Given records:
%%

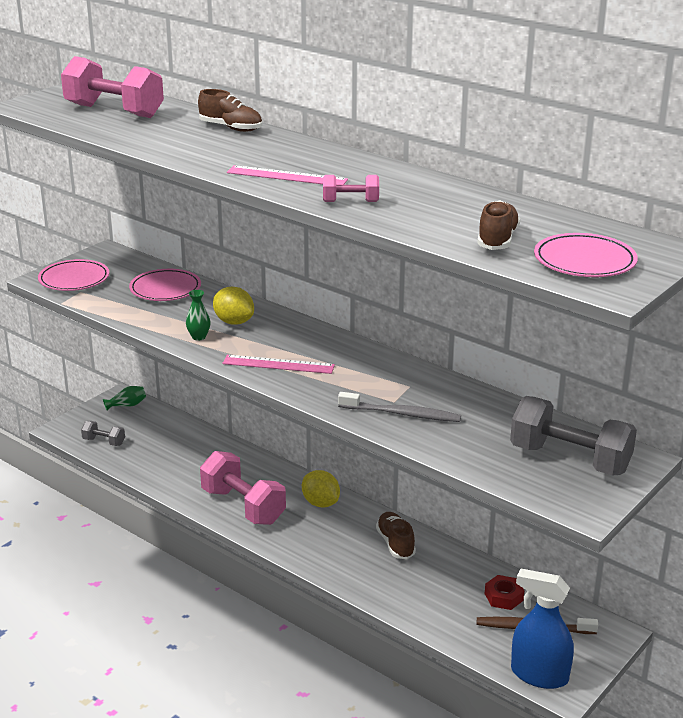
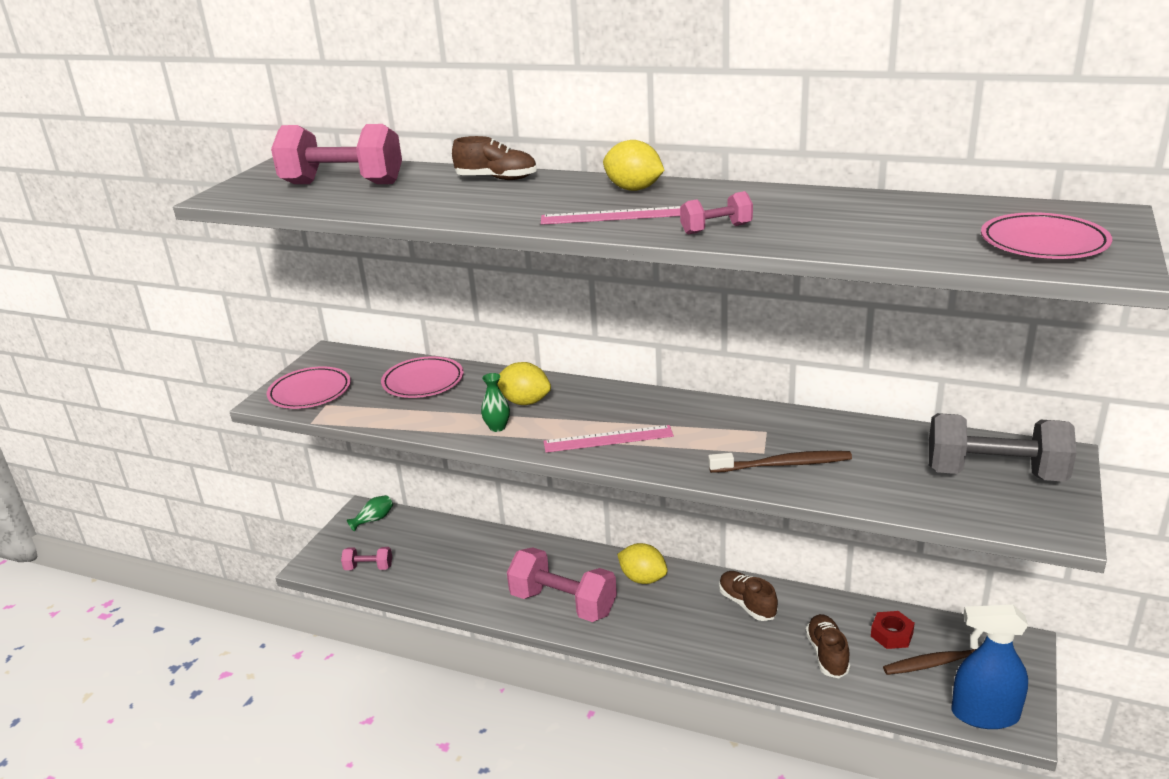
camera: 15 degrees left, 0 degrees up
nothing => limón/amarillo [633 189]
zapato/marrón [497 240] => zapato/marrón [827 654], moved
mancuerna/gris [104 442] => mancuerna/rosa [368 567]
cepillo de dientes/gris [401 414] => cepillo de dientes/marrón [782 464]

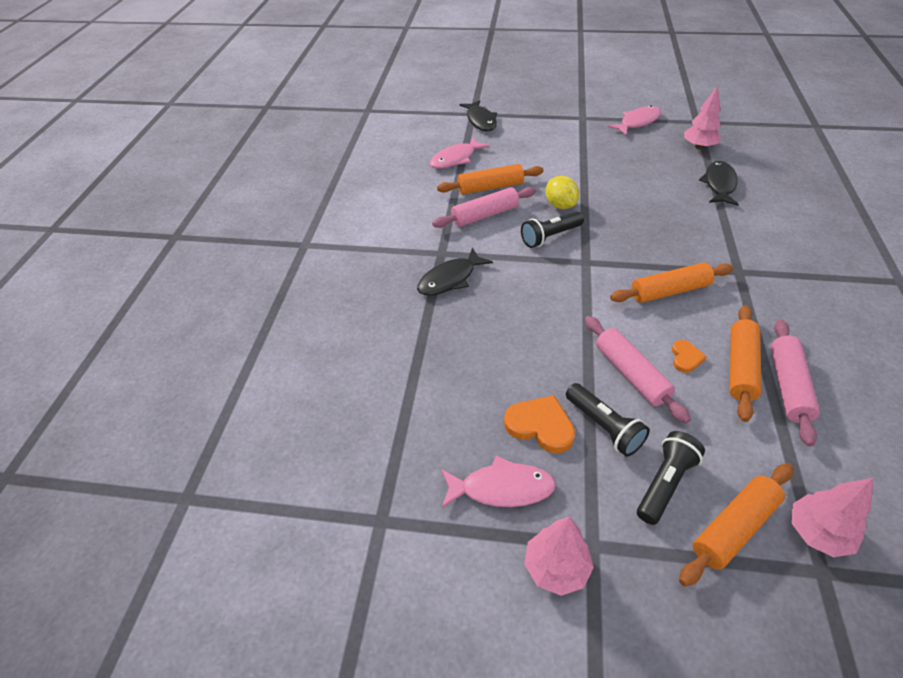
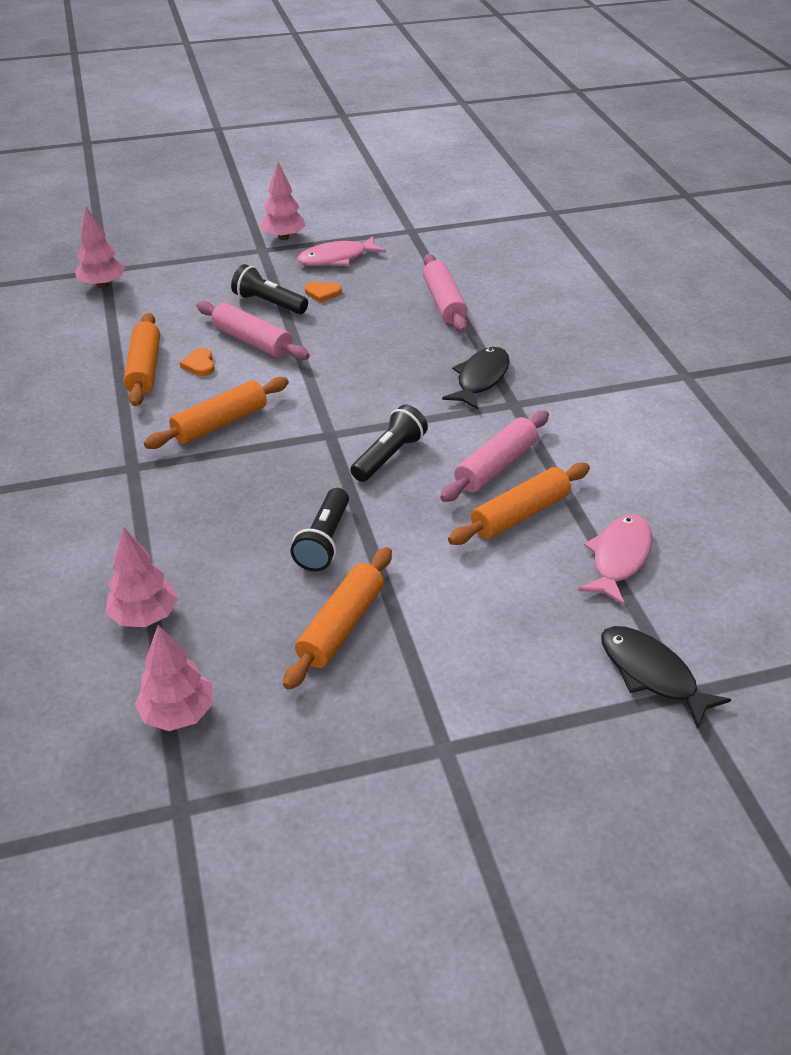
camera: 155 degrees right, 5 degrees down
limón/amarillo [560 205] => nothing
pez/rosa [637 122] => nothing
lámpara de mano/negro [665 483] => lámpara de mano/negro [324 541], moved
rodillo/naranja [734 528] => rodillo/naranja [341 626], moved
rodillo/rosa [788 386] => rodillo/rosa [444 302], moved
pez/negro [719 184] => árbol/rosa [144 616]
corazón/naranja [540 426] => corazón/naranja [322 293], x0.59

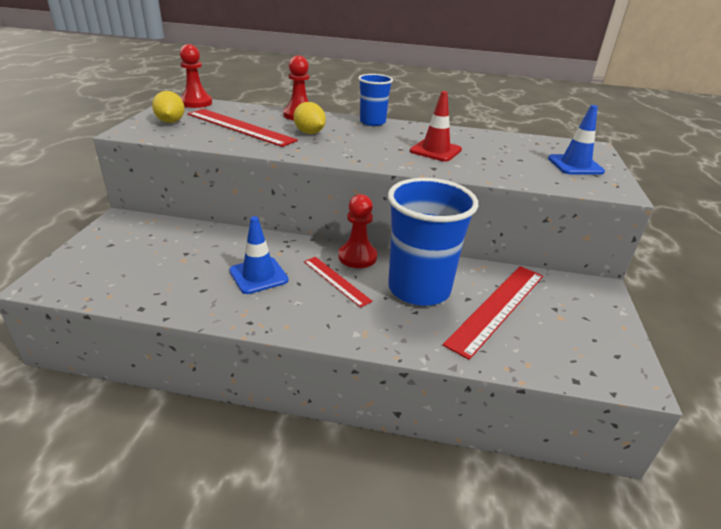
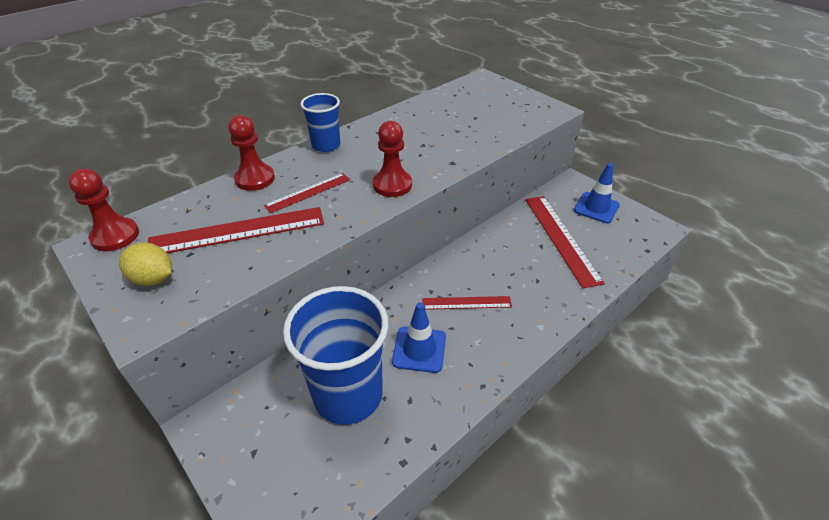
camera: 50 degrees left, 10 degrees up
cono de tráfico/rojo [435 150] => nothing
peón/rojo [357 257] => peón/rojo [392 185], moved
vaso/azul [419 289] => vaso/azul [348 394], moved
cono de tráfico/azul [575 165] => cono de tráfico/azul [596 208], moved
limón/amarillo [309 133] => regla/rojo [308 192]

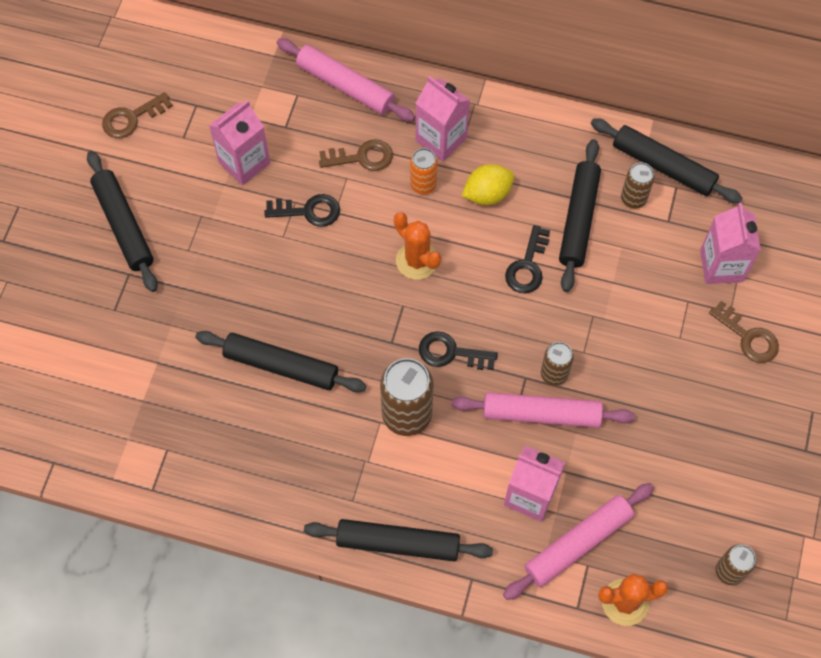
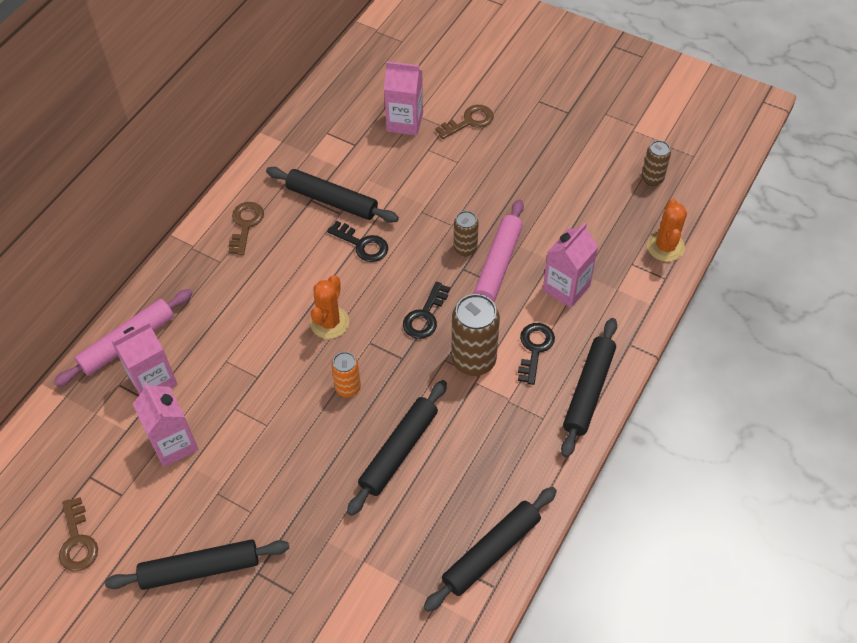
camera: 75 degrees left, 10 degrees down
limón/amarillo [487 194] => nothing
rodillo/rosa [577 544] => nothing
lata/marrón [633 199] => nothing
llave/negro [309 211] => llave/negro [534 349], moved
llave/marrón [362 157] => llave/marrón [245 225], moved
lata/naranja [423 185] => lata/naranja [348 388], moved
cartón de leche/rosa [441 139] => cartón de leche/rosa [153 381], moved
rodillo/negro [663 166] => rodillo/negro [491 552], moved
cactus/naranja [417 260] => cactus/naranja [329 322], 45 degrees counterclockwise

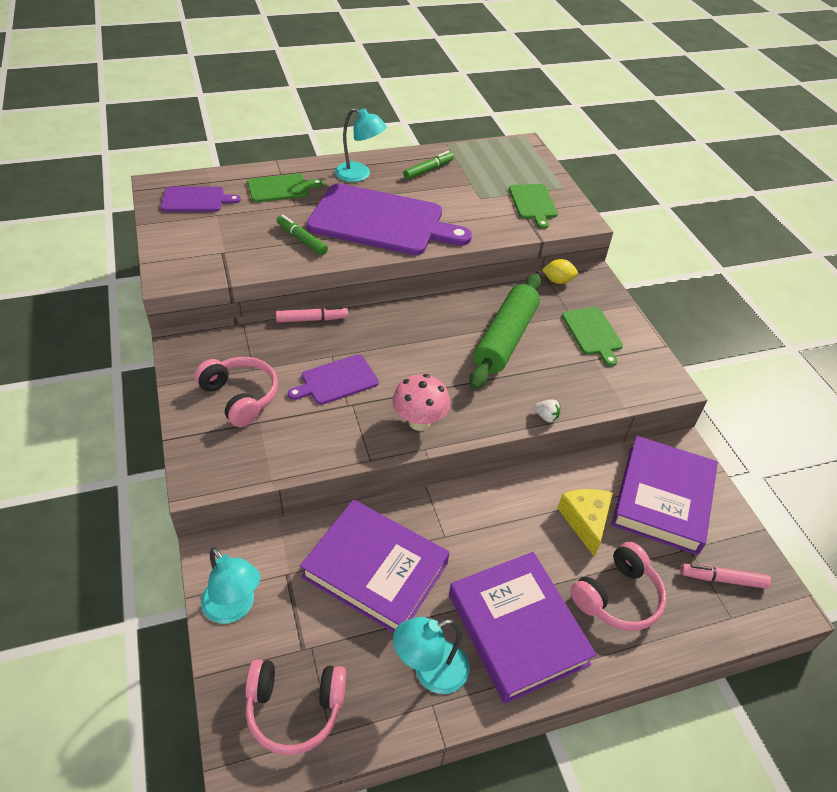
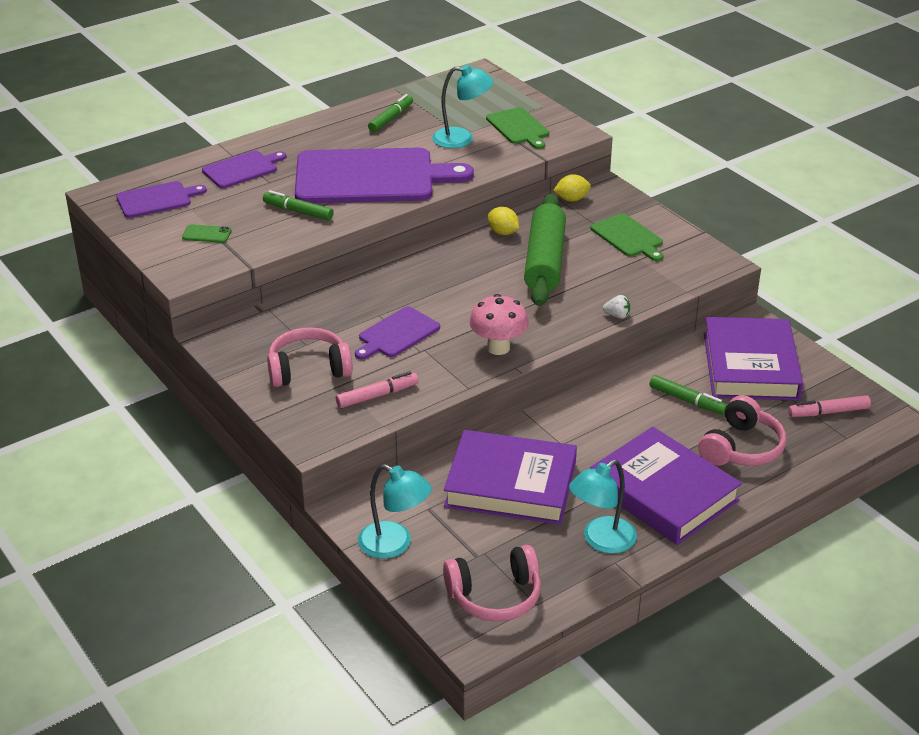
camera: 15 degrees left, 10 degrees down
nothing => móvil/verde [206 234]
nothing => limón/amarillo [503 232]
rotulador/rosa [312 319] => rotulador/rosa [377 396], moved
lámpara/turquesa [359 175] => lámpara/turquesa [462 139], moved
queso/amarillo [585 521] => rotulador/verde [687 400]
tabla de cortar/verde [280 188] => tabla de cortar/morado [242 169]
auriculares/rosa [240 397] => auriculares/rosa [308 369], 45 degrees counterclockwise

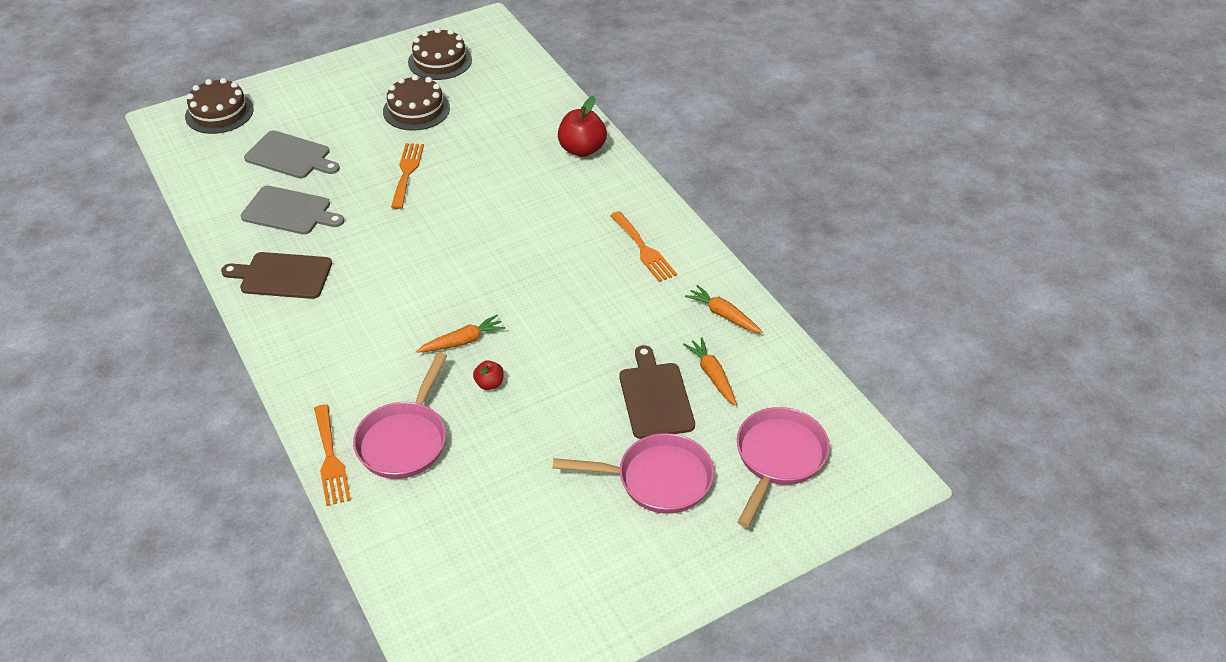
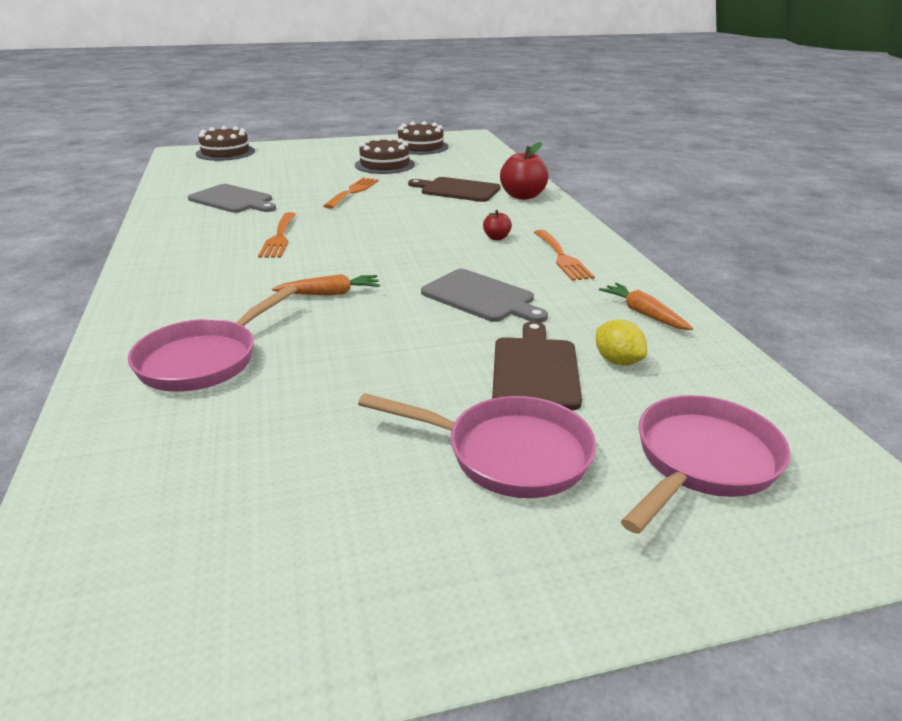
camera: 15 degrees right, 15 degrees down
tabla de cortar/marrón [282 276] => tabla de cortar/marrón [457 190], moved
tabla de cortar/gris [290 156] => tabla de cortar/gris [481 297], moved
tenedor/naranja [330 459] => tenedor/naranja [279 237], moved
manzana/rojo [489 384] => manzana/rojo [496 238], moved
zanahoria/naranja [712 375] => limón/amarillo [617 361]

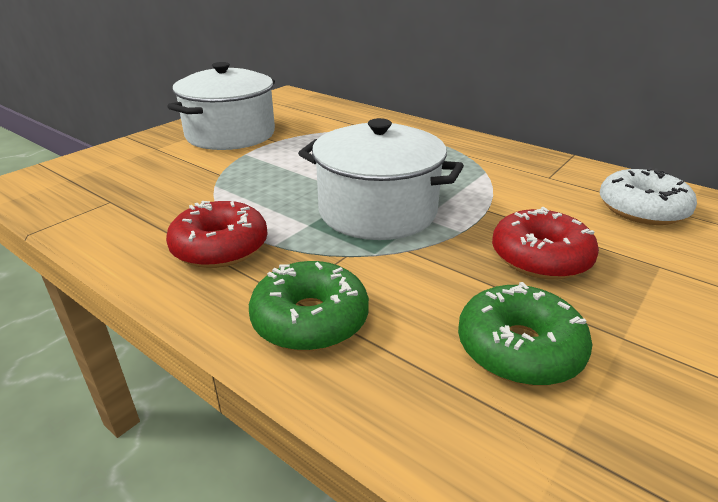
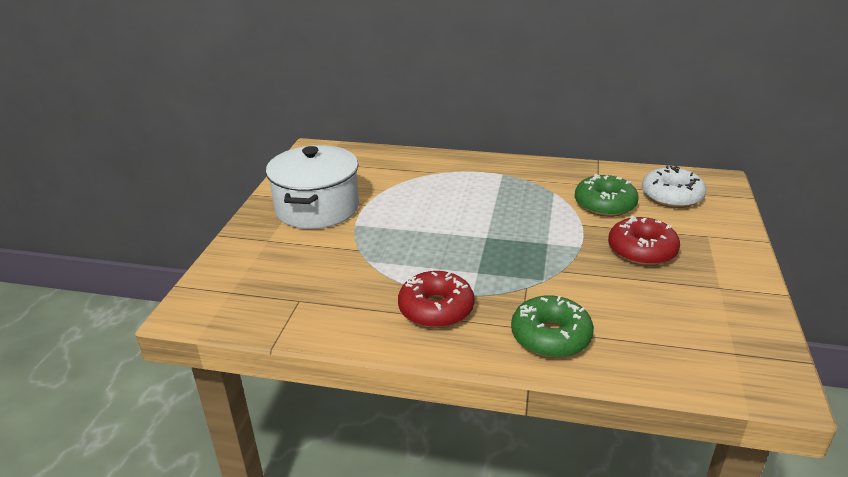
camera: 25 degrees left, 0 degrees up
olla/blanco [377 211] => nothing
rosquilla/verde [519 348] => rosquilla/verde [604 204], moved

%%

Your objective: Using the records above, restate word for word the lines from the one with "zapato/marrón [497 240]" through the one with "mancuerna/gris [104 442]", both included.

Response:
zapato/marrón [497 240] => zapato/marrón [827 654], moved
mancuerna/gris [104 442] => mancuerna/rosa [368 567]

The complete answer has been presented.